Required action: Starting at the top of the records below, write out each line exactly as it stands, stopping after the line with "(223, 163) = (929, 416): pink cake -> none"; exclude the pictures.

Data for review:

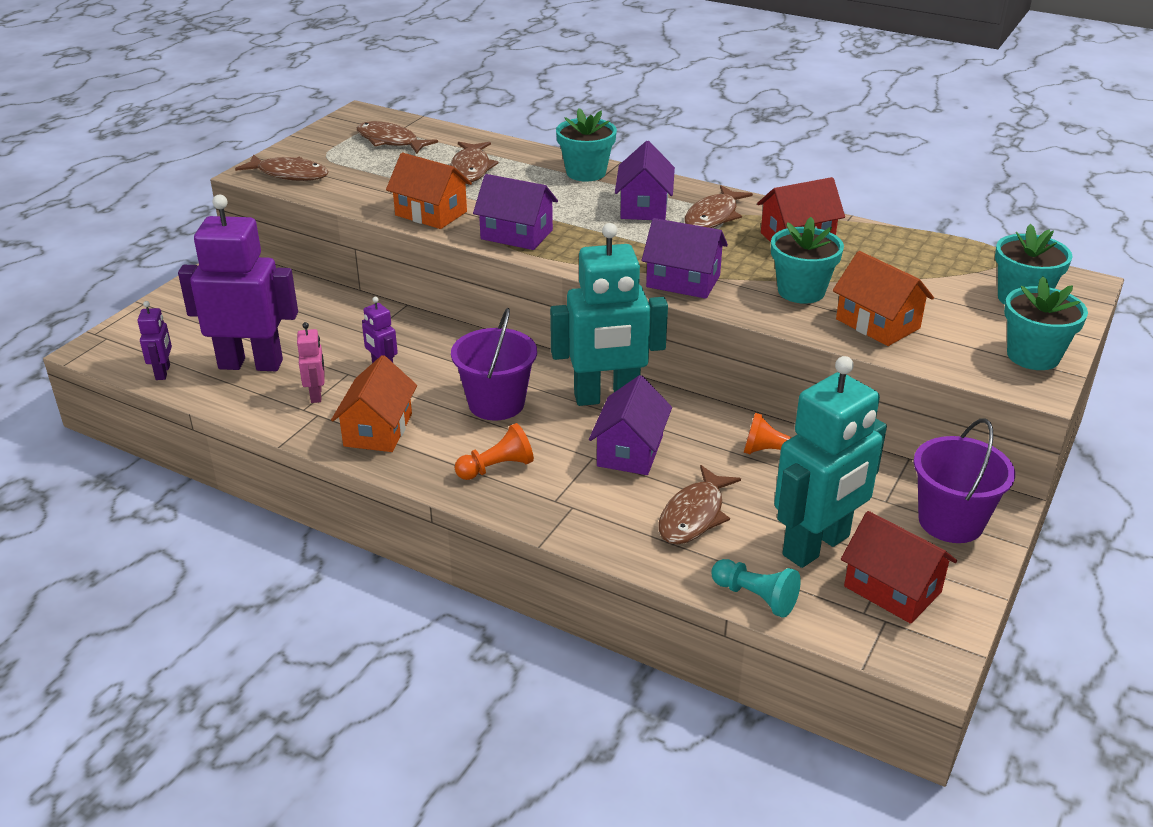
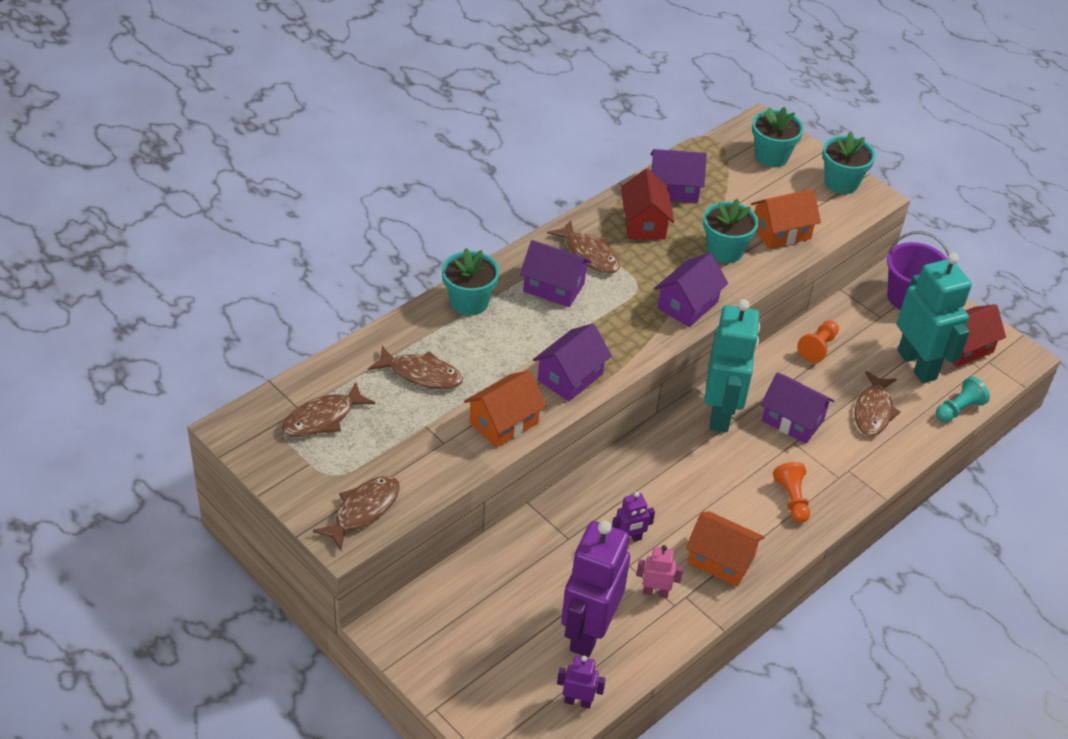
camera: 75 degrees left, 10 degrees up
(496, 403) = (707, 479): purple bucket -> none
(694, 515) = (873, 411): brown fish -> brown fish turned 60 degrees clockwise
(877, 246) = (674, 189): none -> purple house

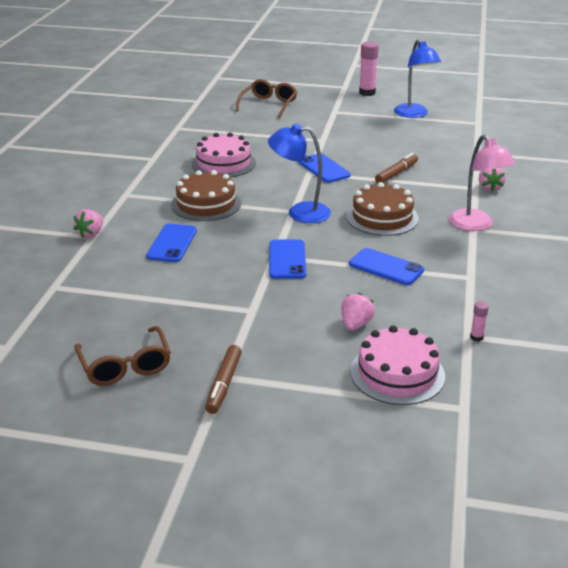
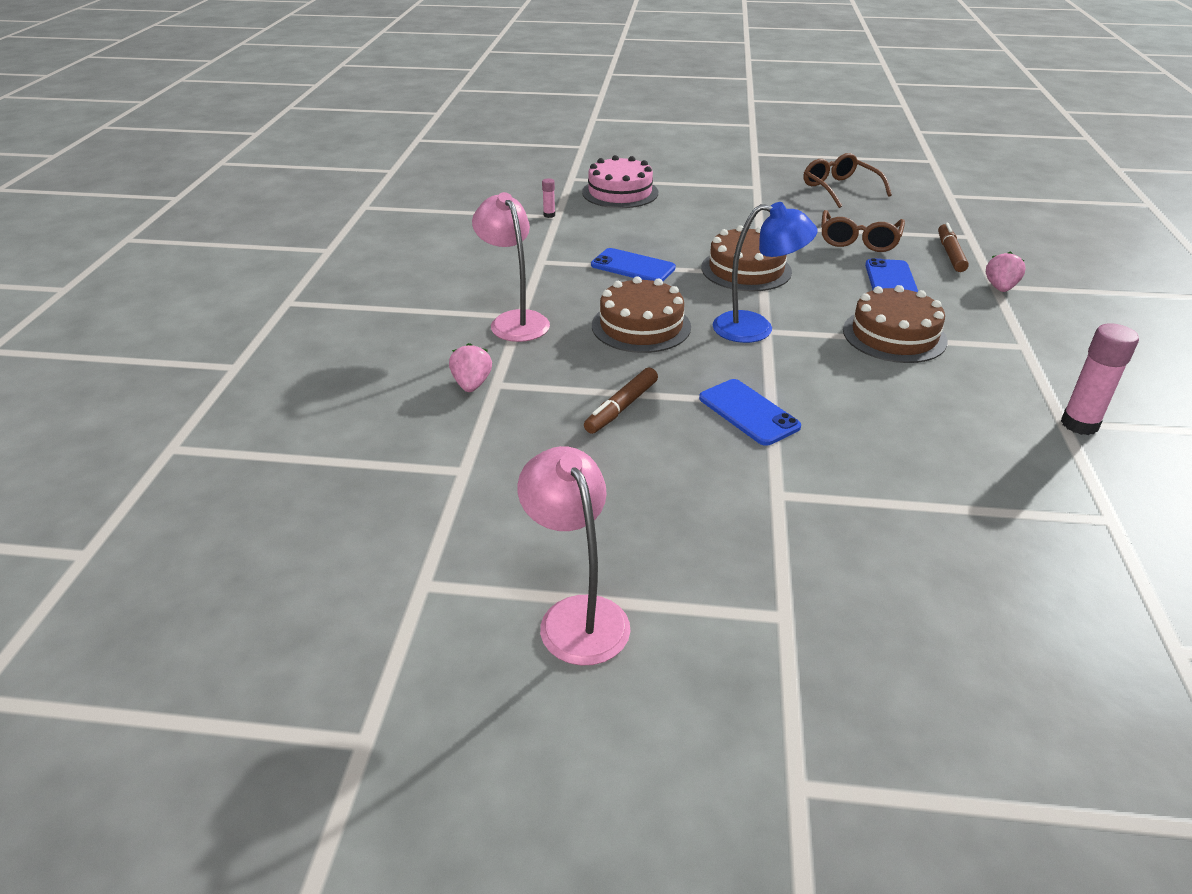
camera: 175 degrees right, 5 degrees up
(223, 163) = (929, 416): pink cake -> none
(224, 384) = (754, 182): brown marker -> brown marker (950, 254)
(269, 105) = (972, 641): brown glasses -> brown glasses (859, 240)
(287, 260) = (746, 270): blue phone -> brown cake
(355, 324) = (658, 219): pink strawberry -> none
(367, 93) = (715, 741): pink glue stick -> pink glue stick (1079, 424)
(414, 114) = (576, 615): blue lamp -> pink lamp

Solution:
camera: 75 degrees left, 10 degrees up
(496, 403) = (707, 479): purple bucket -> none
(694, 515) = (873, 411): brown fish -> brown fish turned 60 degrees clockwise
(877, 246) = (674, 189): none -> purple house

camera: 175 degrees right, 5 degrees up
(223, 163) = (929, 416): pink cake -> none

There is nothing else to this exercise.